Task description —
Copy every row below word for word, keeping each line unchanged.

Data for the task —
********

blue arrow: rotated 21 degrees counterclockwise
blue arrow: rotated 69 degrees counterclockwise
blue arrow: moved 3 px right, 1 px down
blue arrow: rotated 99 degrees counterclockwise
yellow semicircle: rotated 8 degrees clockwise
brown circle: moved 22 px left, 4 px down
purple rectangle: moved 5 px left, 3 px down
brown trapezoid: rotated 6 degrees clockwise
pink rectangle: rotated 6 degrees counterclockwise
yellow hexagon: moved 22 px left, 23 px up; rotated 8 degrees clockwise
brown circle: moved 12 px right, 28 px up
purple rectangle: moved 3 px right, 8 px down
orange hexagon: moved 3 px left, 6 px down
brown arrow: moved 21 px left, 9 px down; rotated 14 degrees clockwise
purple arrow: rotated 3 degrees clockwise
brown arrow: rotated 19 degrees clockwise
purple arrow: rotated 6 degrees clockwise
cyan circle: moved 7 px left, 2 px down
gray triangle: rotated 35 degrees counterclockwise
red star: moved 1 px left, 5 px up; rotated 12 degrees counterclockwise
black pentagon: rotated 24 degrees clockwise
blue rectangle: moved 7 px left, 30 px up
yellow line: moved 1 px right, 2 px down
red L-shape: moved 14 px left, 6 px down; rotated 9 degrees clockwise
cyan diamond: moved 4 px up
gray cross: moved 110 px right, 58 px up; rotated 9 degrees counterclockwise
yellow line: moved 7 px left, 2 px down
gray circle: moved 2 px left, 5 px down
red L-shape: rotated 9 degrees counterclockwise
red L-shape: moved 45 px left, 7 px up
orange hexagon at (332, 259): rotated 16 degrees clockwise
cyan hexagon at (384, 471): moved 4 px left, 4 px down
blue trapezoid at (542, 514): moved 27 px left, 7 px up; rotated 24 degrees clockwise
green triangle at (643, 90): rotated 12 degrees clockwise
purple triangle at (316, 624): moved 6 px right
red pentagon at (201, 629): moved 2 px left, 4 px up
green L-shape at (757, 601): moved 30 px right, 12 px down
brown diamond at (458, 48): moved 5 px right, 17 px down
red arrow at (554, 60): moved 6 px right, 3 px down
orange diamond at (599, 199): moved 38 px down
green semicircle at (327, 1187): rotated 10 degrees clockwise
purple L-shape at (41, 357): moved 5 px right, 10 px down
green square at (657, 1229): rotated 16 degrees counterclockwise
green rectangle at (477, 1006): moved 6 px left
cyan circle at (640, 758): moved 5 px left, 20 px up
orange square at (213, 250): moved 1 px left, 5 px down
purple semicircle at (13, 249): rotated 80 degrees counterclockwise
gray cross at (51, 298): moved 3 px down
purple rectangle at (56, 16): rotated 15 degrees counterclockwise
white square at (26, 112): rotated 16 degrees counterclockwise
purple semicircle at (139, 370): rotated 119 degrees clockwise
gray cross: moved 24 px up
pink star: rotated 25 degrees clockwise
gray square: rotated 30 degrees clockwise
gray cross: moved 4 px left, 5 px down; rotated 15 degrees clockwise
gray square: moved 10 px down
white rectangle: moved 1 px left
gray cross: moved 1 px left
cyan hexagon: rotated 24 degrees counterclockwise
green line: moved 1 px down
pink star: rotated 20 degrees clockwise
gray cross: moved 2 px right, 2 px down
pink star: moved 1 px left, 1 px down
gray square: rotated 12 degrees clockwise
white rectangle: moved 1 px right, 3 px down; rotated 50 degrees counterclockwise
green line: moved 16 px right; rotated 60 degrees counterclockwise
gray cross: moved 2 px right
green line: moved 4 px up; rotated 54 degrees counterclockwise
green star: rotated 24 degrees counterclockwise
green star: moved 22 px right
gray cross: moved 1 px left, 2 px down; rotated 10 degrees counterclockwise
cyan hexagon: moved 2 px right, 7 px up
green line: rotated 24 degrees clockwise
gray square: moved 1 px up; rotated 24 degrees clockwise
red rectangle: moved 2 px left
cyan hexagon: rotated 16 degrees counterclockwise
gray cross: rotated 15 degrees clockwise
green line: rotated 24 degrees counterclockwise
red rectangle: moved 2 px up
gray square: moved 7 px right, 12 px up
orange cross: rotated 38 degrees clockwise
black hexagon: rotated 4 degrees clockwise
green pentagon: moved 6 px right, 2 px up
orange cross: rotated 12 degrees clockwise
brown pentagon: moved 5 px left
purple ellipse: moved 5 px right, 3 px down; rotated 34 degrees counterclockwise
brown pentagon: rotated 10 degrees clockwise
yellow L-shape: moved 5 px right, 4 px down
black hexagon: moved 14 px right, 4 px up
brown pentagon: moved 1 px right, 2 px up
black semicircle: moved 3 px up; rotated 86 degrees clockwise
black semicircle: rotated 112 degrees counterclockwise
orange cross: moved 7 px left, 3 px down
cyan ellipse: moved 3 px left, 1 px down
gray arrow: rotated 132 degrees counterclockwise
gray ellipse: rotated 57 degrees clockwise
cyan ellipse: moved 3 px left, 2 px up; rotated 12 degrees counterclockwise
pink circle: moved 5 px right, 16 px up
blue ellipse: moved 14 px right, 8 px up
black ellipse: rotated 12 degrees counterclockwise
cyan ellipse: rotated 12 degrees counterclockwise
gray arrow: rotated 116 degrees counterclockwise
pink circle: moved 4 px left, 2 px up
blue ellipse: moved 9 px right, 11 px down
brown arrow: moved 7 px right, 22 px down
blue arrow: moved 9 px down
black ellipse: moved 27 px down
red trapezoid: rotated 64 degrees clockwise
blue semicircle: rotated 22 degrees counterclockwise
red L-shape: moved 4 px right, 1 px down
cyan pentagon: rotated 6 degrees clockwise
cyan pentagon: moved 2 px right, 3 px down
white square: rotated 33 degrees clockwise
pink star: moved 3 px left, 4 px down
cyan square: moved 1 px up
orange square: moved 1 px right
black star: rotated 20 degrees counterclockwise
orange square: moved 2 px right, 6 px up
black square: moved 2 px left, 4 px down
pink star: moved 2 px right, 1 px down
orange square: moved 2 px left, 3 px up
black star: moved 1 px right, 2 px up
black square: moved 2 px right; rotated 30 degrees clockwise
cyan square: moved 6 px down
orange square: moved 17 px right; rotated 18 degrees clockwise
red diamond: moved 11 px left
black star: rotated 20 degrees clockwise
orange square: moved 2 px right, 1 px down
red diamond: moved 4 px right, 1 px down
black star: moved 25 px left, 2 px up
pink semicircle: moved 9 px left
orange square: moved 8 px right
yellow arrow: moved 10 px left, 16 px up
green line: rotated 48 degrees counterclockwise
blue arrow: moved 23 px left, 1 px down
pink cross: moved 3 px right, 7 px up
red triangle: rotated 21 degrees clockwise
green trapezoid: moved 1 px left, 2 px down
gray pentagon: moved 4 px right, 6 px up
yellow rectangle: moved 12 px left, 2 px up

********

Solution for this exercise —
blue arrow: rotated 21 degrees counterclockwise
blue arrow: rotated 69 degrees counterclockwise
blue arrow: moved 3 px right, 1 px down
blue arrow: rotated 99 degrees counterclockwise
yellow semicircle: rotated 8 degrees clockwise
brown circle: moved 22 px left, 4 px down
purple rectangle: moved 5 px left, 3 px down
brown trapezoid: rotated 6 degrees clockwise
pink rectangle: rotated 6 degrees counterclockwise
yellow hexagon: moved 22 px left, 23 px up; rotated 8 degrees clockwise
brown circle: moved 12 px right, 28 px up
purple rectangle: moved 3 px right, 8 px down
orange hexagon: moved 3 px left, 6 px down
brown arrow: moved 21 px left, 9 px down; rotated 14 degrees clockwise
purple arrow: rotated 3 degrees clockwise
brown arrow: rotated 19 degrees clockwise
purple arrow: rotated 6 degrees clockwise
cyan circle: moved 7 px left, 2 px down
gray triangle: rotated 35 degrees counterclockwise
red star: moved 1 px left, 5 px up; rotated 12 degrees counterclockwise
black pentagon: rotated 24 degrees clockwise
blue rectangle: moved 7 px left, 30 px up
yellow line: moved 1 px right, 2 px down
red L-shape: moved 14 px left, 6 px down; rotated 9 degrees clockwise
cyan diamond: moved 4 px up
gray cross: moved 110 px right, 58 px up; rotated 9 degrees counterclockwise
yellow line: moved 7 px left, 2 px down
gray circle: moved 2 px left, 5 px down
red L-shape: rotated 9 degrees counterclockwise
red L-shape: moved 45 px left, 7 px up
orange hexagon at (332, 259): rotated 16 degrees clockwise
cyan hexagon at (384, 471): moved 4 px left, 4 px down
blue trapezoid at (542, 514): moved 27 px left, 7 px up; rotated 24 degrees clockwise
green triangle at (643, 90): rotated 12 degrees clockwise
purple triangle at (316, 624): moved 6 px right
red pentagon at (201, 629): moved 2 px left, 4 px up
green L-shape at (757, 601): moved 30 px right, 12 px down
brown diamond at (458, 48): moved 5 px right, 17 px down
red arrow at (554, 60): moved 6 px right, 3 px down
orange diamond at (599, 199): moved 38 px down
green semicircle at (327, 1187): rotated 10 degrees clockwise
purple L-shape at (41, 357): moved 5 px right, 10 px down
green square at (657, 1229): rotated 16 degrees counterclockwise
green rectangle at (477, 1006): moved 6 px left
cyan circle at (640, 758): moved 5 px left, 20 px up
orange square at (213, 250): moved 1 px left, 5 px down
purple semicircle at (13, 249): rotated 80 degrees counterclockwise
gray cross at (51, 298): moved 3 px down
purple rectangle at (56, 16): rotated 15 degrees counterclockwise
white square at (26, 112): rotated 16 degrees counterclockwise
purple semicircle at (139, 370): rotated 119 degrees clockwise
gray cross: moved 24 px up
pink star: rotated 25 degrees clockwise
gray square: rotated 30 degrees clockwise
gray cross: moved 4 px left, 5 px down; rotated 15 degrees clockwise
gray square: moved 10 px down
white rectangle: moved 1 px left
gray cross: moved 1 px left
cyan hexagon: rotated 24 degrees counterclockwise
green line: moved 1 px down
pink star: rotated 20 degrees clockwise
gray cross: moved 2 px right, 2 px down
pink star: moved 1 px left, 1 px down
gray square: rotated 12 degrees clockwise
white rectangle: moved 1 px right, 3 px down; rotated 50 degrees counterclockwise
green line: moved 16 px right; rotated 60 degrees counterclockwise
gray cross: moved 2 px right
green line: moved 4 px up; rotated 54 degrees counterclockwise
green star: rotated 24 degrees counterclockwise
green star: moved 22 px right
gray cross: moved 1 px left, 2 px down; rotated 10 degrees counterclockwise
cyan hexagon: moved 2 px right, 7 px up
green line: rotated 24 degrees clockwise
gray square: moved 1 px up; rotated 24 degrees clockwise
red rectangle: moved 2 px left
cyan hexagon: rotated 16 degrees counterclockwise
gray cross: rotated 15 degrees clockwise
green line: rotated 24 degrees counterclockwise
red rectangle: moved 2 px up
gray square: moved 7 px right, 12 px up
orange cross: rotated 38 degrees clockwise
black hexagon: rotated 4 degrees clockwise
green pentagon: moved 6 px right, 2 px up
orange cross: rotated 12 degrees clockwise
brown pentagon: moved 5 px left
purple ellipse: moved 5 px right, 3 px down; rotated 34 degrees counterclockwise
brown pentagon: rotated 10 degrees clockwise
yellow L-shape: moved 5 px right, 4 px down
black hexagon: moved 14 px right, 4 px up
brown pentagon: moved 1 px right, 2 px up
black semicircle: moved 3 px up; rotated 86 degrees clockwise
black semicircle: rotated 112 degrees counterclockwise
orange cross: moved 7 px left, 3 px down
cyan ellipse: moved 3 px left, 1 px down
gray arrow: rotated 132 degrees counterclockwise
gray ellipse: rotated 57 degrees clockwise
cyan ellipse: moved 3 px left, 2 px up; rotated 12 degrees counterclockwise
pink circle: moved 5 px right, 16 px up
blue ellipse: moved 14 px right, 8 px up
black ellipse: rotated 12 degrees counterclockwise
cyan ellipse: rotated 12 degrees counterclockwise
gray arrow: rotated 116 degrees counterclockwise
pink circle: moved 4 px left, 2 px up
blue ellipse: moved 9 px right, 11 px down
brown arrow: moved 7 px right, 22 px down
blue arrow: moved 9 px down
black ellipse: moved 27 px down
red trapezoid: rotated 64 degrees clockwise
blue semicircle: rotated 22 degrees counterclockwise
red L-shape: moved 4 px right, 1 px down
cyan pentagon: rotated 6 degrees clockwise
cyan pentagon: moved 2 px right, 3 px down
white square: rotated 33 degrees clockwise
pink star: moved 3 px left, 4 px down
cyan square: moved 1 px up
orange square: moved 1 px right
black star: rotated 20 degrees counterclockwise
orange square: moved 2 px right, 6 px up
black square: moved 2 px left, 4 px down
pink star: moved 2 px right, 1 px down
orange square: moved 2 px left, 3 px up
black star: moved 1 px right, 2 px up
black square: moved 2 px right; rotated 30 degrees clockwise
cyan square: moved 6 px down
orange square: moved 17 px right; rotated 18 degrees clockwise
red diamond: moved 11 px left
black star: rotated 20 degrees clockwise
orange square: moved 2 px right, 1 px down
red diamond: moved 4 px right, 1 px down
black star: moved 25 px left, 2 px up
pink semicircle: moved 9 px left
orange square: moved 8 px right
yellow arrow: moved 10 px left, 16 px up
green line: rotated 48 degrees counterclockwise
blue arrow: moved 23 px left, 1 px down
pink cross: moved 3 px right, 7 px up
red triangle: rotated 21 degrees clockwise
green trapezoid: moved 1 px left, 2 px down
gray pentagon: moved 4 px right, 6 px up
yellow rectangle: moved 12 px left, 2 px up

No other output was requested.